**Task item**
Copy exactly the lines of the data below, beginning with the line with "pink brick I7" and ending with the line with "orange round brick D9". Pictures are to be omitted.

"""

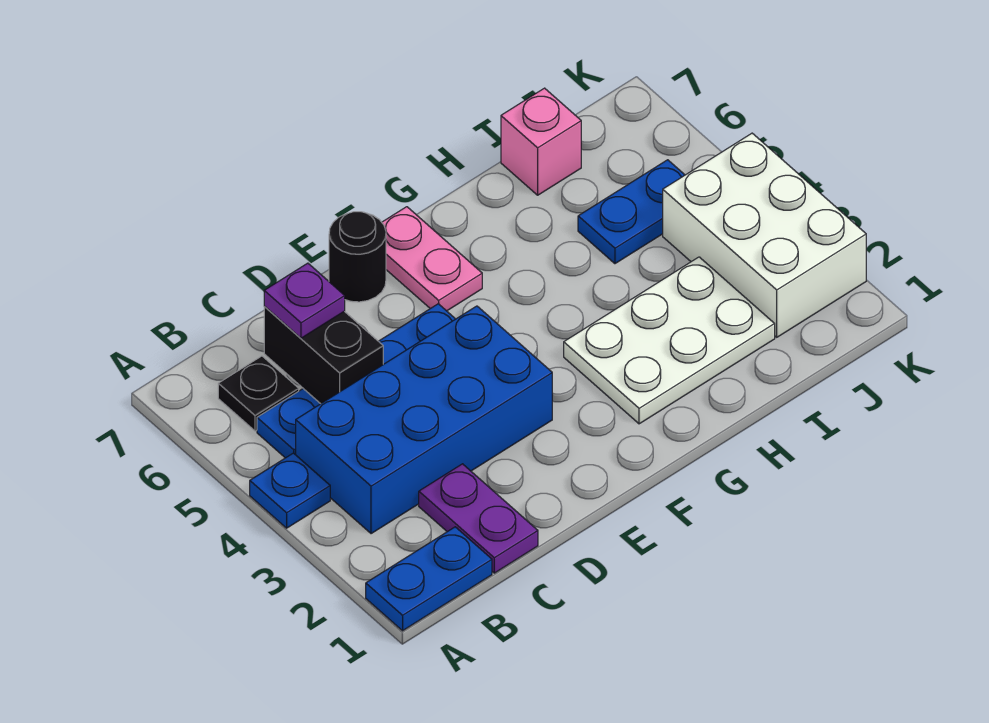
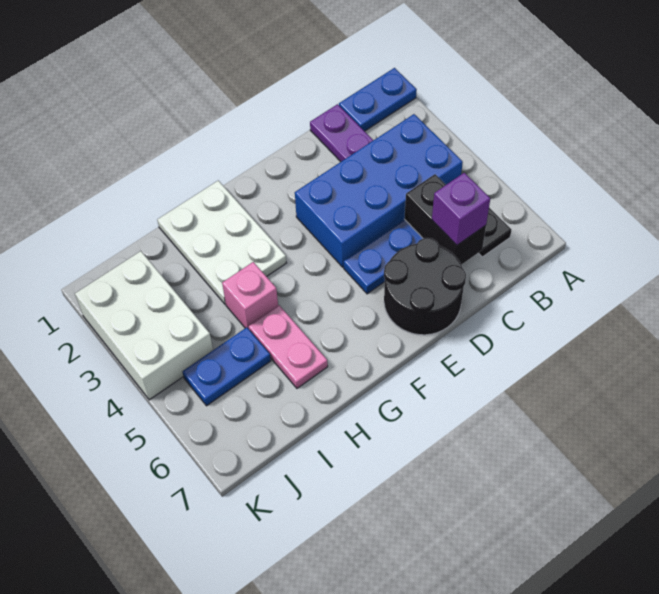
blue plate A4 level 1 -> none
purple plate C6 level 3 -> purple brick C6 level 3
black round brick E7 level 1 -> black round brick D6:E7 level 1
pink plate F6:F7 level 1 -> pink plate H5:H6 level 1
white plate G2:I3 level 1 -> white plate G1:H3 level 1
pink brick I7 level 1 -> pink brick H4 level 1

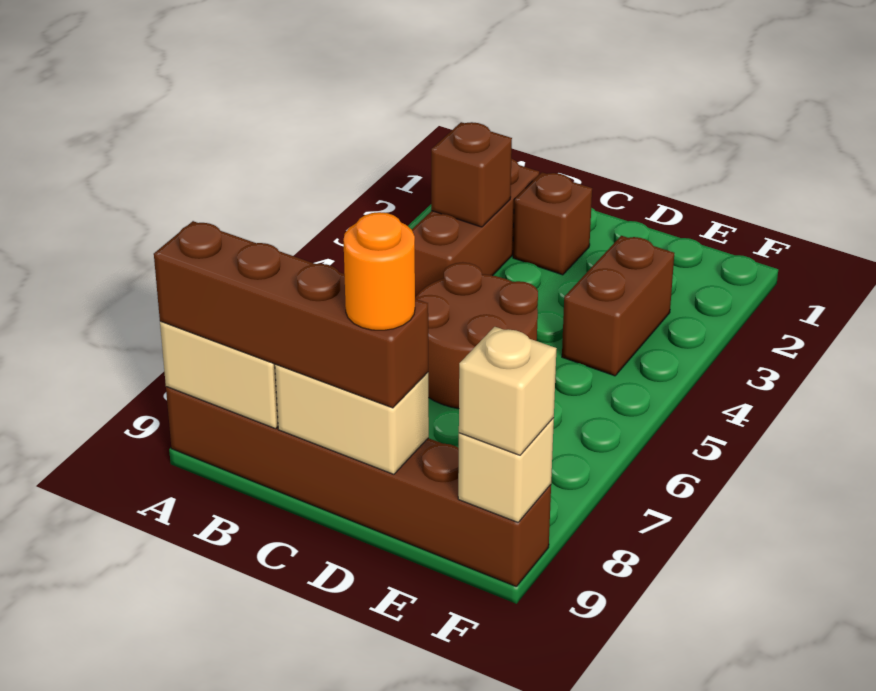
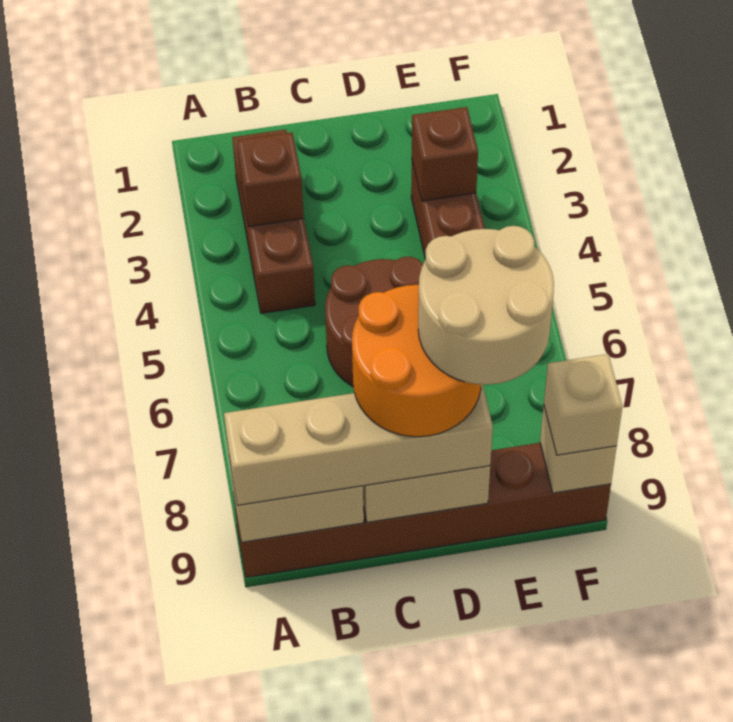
brown brick A9:D9 level 3 -> tan brick A9:D9 level 3
brown brick C2 level 1 -> brown brick E3 level 2
none -> tan round brick D8:E9 level 5
orange round brick D9 level 4 -> orange round brick C8:D9 level 4

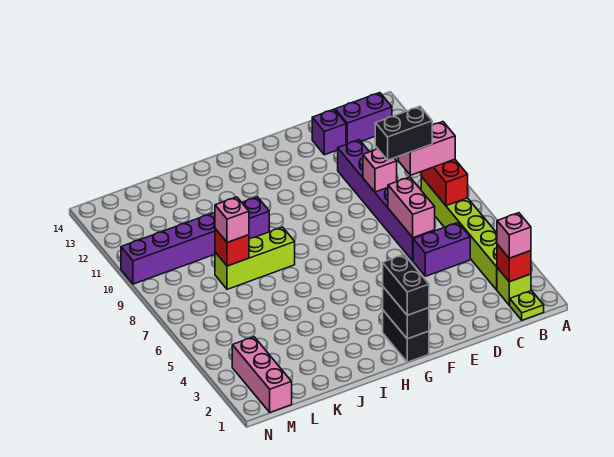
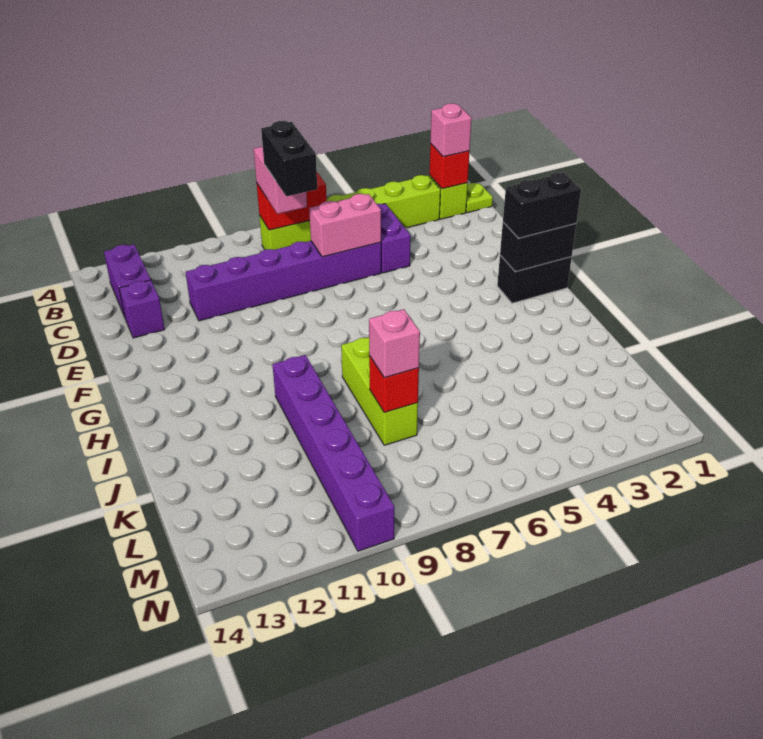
pink brick D9 level 2 -> none
pink brick M1:M3 level 1 -> none

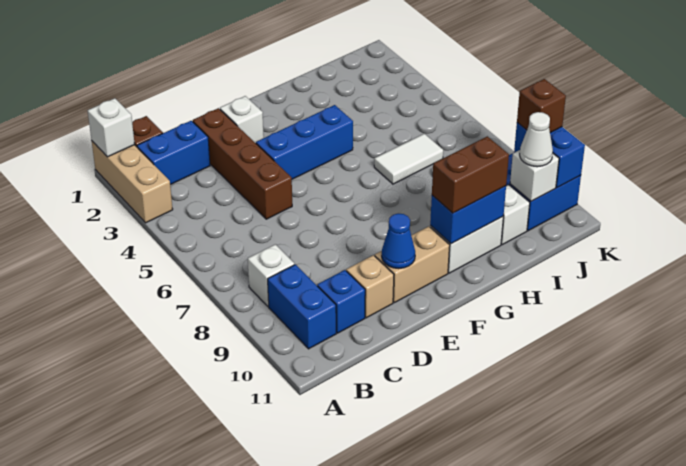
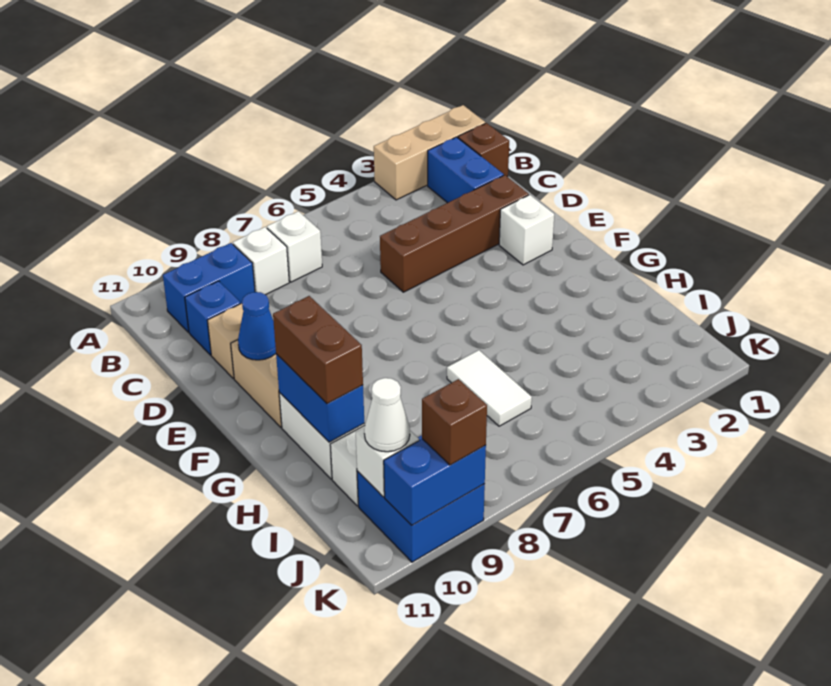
white brick A1 level 2 -> white brick B7 level 1
blue brick E4:G4 level 1 -> none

"""

**Answer for this exercise**
pink brick I7 level 1 -> pink brick H4 level 1

brown brick A9:D9 level 3 -> tan brick A9:D9 level 3
brown brick C2 level 1 -> brown brick E3 level 2
none -> tan round brick D8:E9 level 5
orange round brick D9 level 4 -> orange round brick C8:D9 level 4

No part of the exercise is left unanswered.